Your answer should consist of every line from the records that holds the string "none".

(Object change descriptions)
• • •
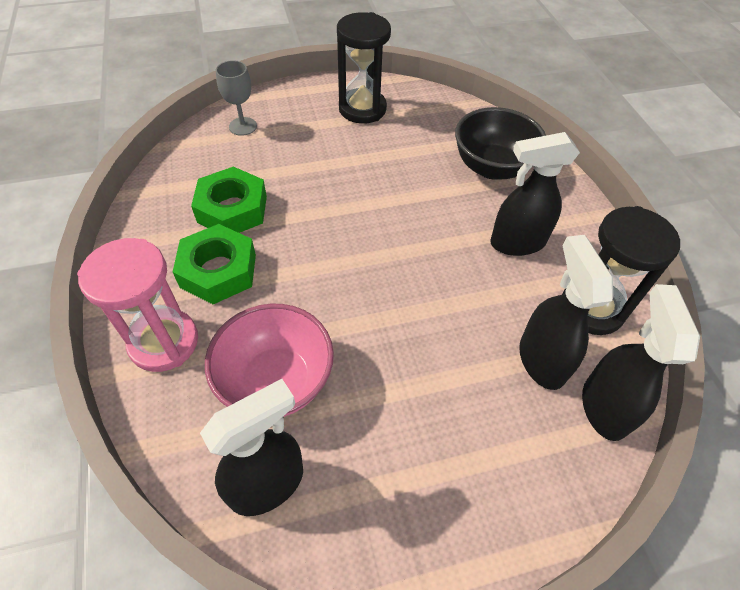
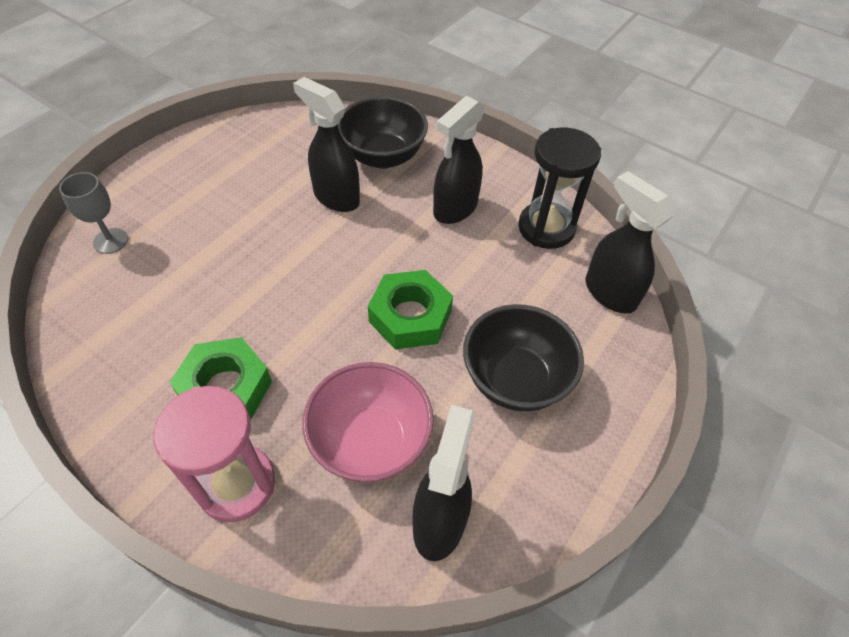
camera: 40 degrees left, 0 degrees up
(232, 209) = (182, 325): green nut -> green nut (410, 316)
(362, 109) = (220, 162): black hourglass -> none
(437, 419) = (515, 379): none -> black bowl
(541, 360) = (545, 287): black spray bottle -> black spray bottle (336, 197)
• • •
Exercise solution:
(362, 109) = (220, 162): black hourglass -> none
(437, 419) = (515, 379): none -> black bowl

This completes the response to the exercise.